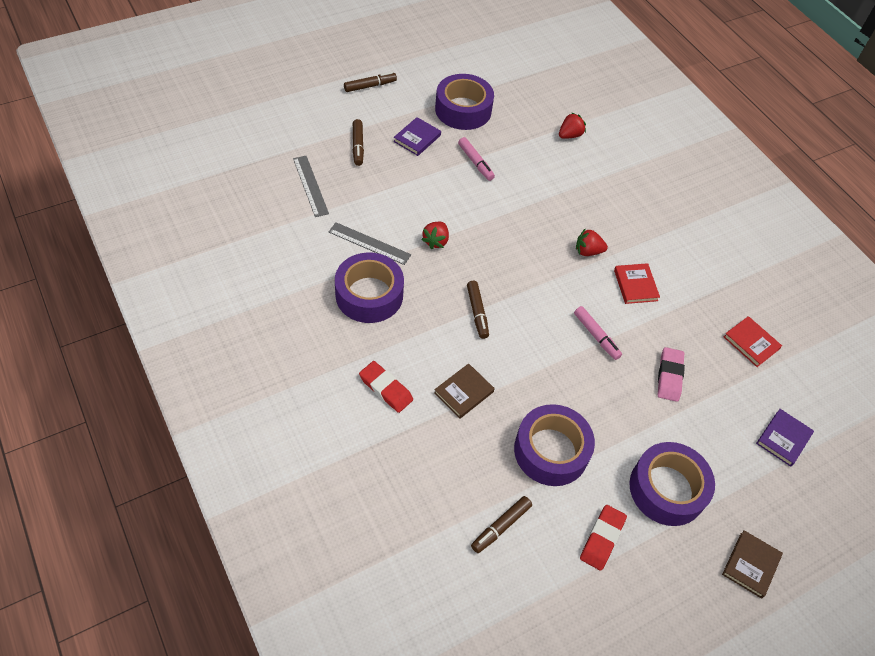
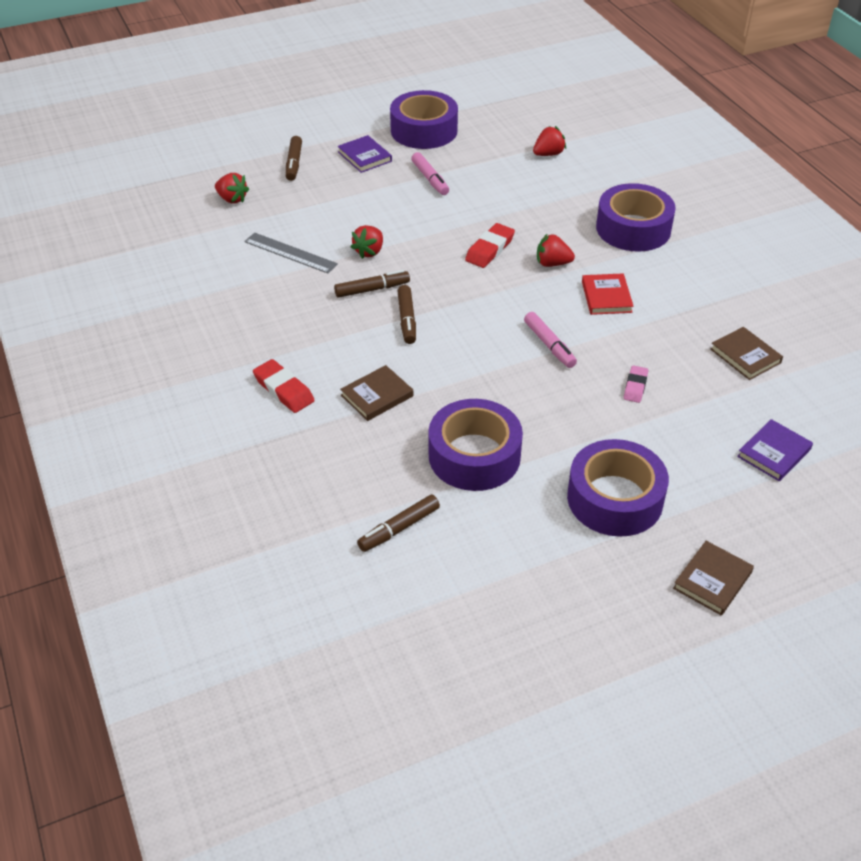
camera: 10 degrees right, 10 degrees down
(310, 185) = (232, 199): grey ruler -> red strawberry
(369, 295) = (281, 301): purple tape -> purple tape (633, 228)
(370, 86) = (318, 109): brown marker -> brown marker (372, 289)
(417, 138) = (364, 156): purple book -> purple book turned 75 degrees counterclockwise
(602, 539) = (524, 545): red eraser -> red eraser (489, 249)
(669, 376) = (635, 386): pink eraser -> pink eraser, size x0.65
(751, 343) = (745, 356): red book -> brown book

▶ _What you have to do_
Look for the line with "(669, 376) = (635, 386): pink" in the records above. Repeat it and each line after it exactly.

▶ _Answer box_
(669, 376) = (635, 386): pink eraser -> pink eraser, size x0.65
(751, 343) = (745, 356): red book -> brown book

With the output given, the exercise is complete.